- _Work task_:
Count every line in the following listing that contains "brown", then report that count with nothing added.

- _Records for processing_:
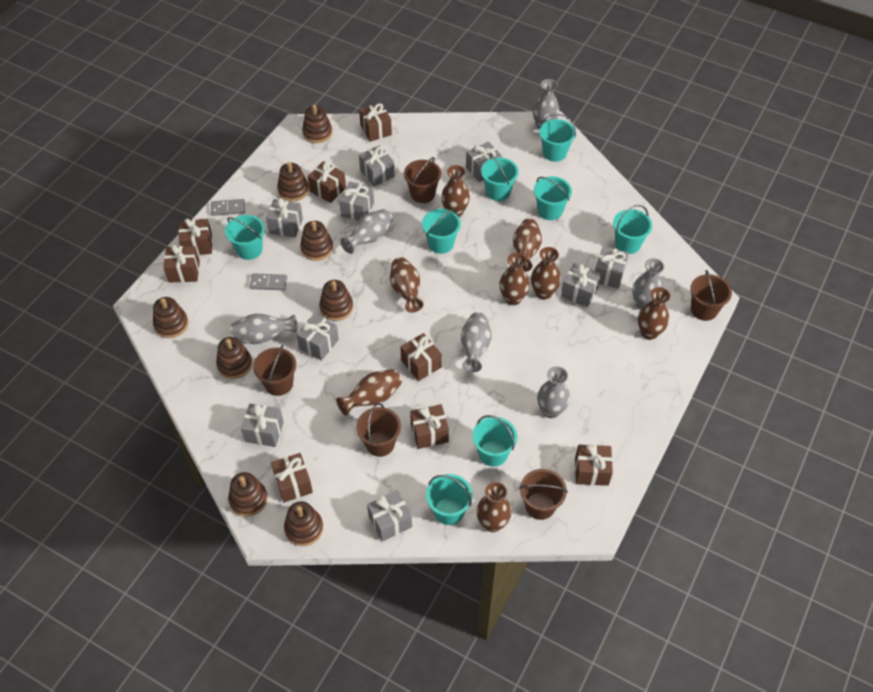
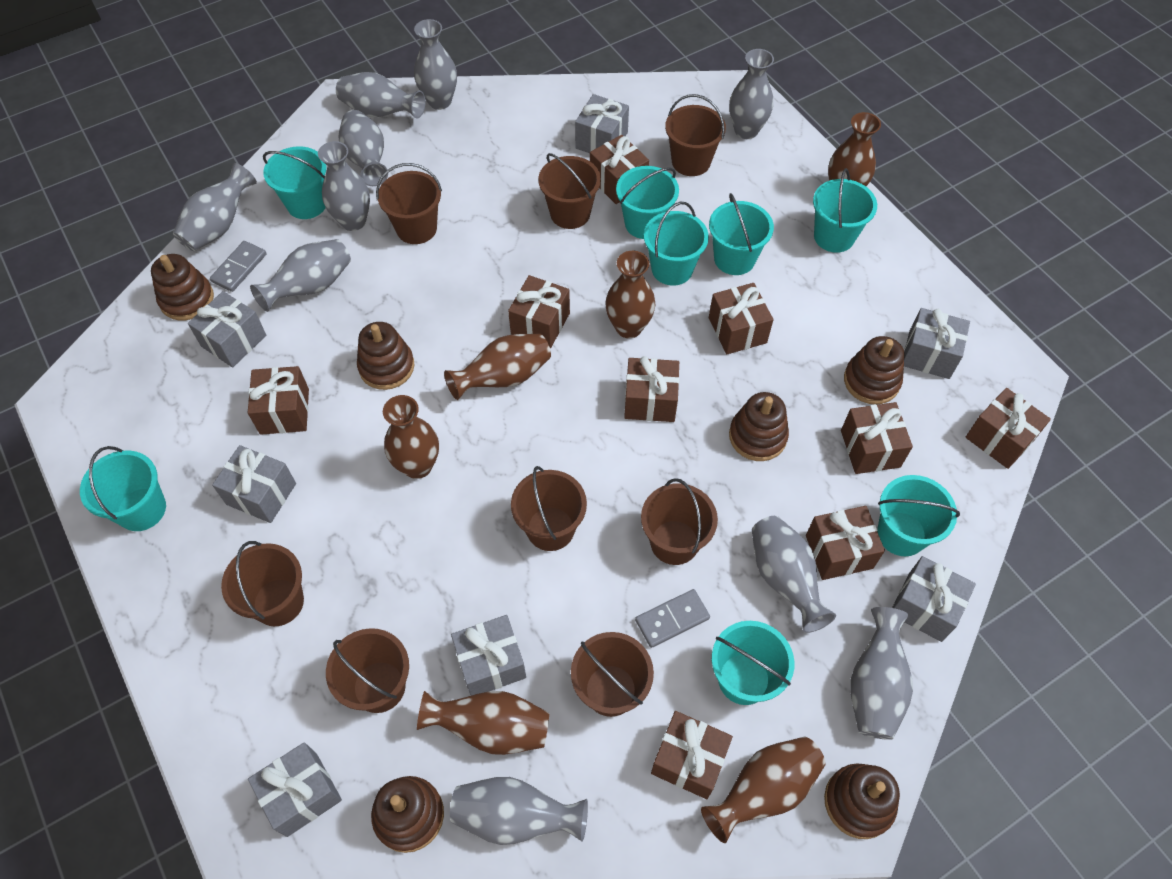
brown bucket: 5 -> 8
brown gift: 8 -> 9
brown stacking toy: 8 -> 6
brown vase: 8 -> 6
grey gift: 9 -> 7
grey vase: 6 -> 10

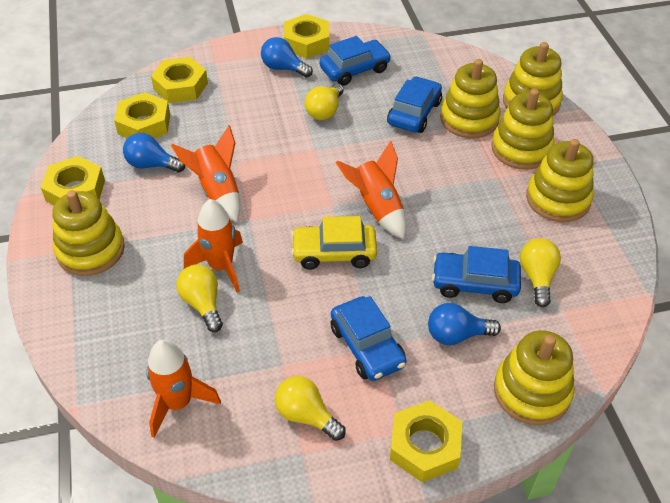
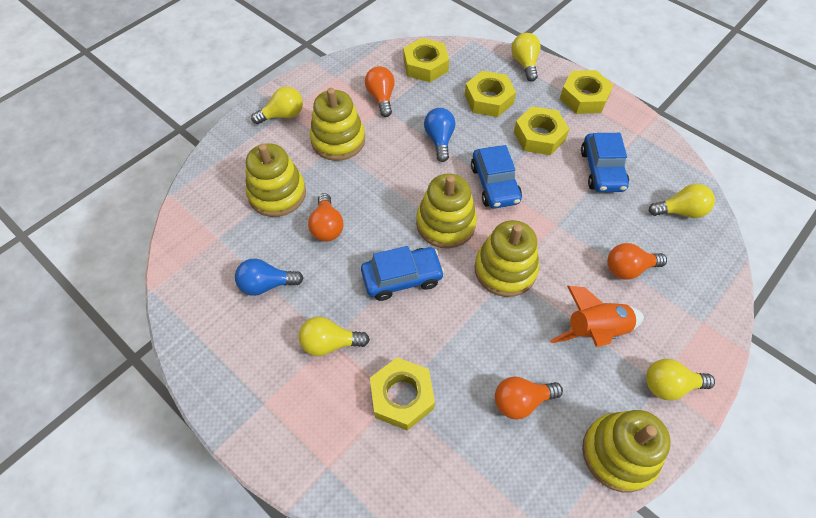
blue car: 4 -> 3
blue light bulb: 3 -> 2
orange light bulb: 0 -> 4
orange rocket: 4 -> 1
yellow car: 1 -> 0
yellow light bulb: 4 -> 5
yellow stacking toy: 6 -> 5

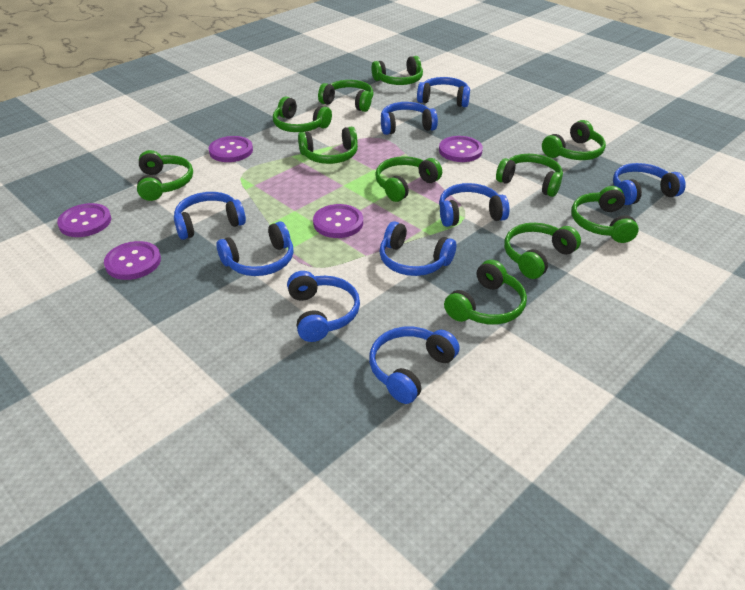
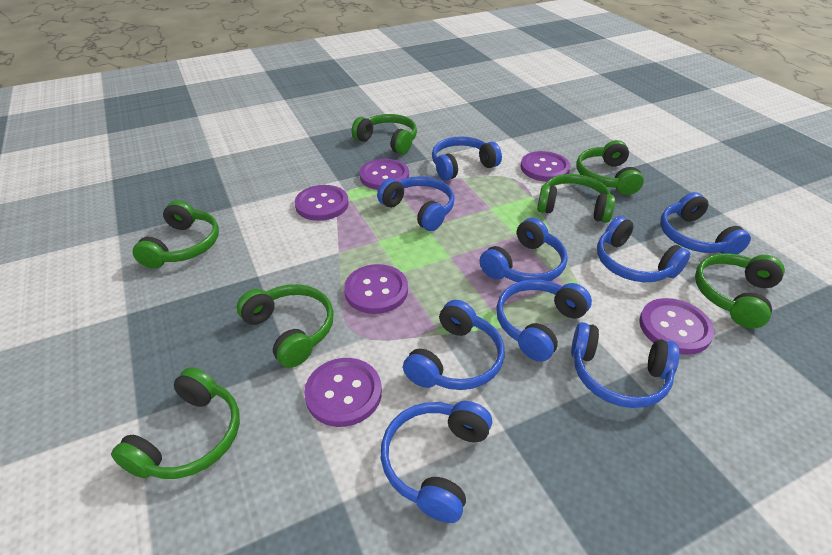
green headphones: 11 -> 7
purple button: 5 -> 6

- _Reply to the exercise_:
4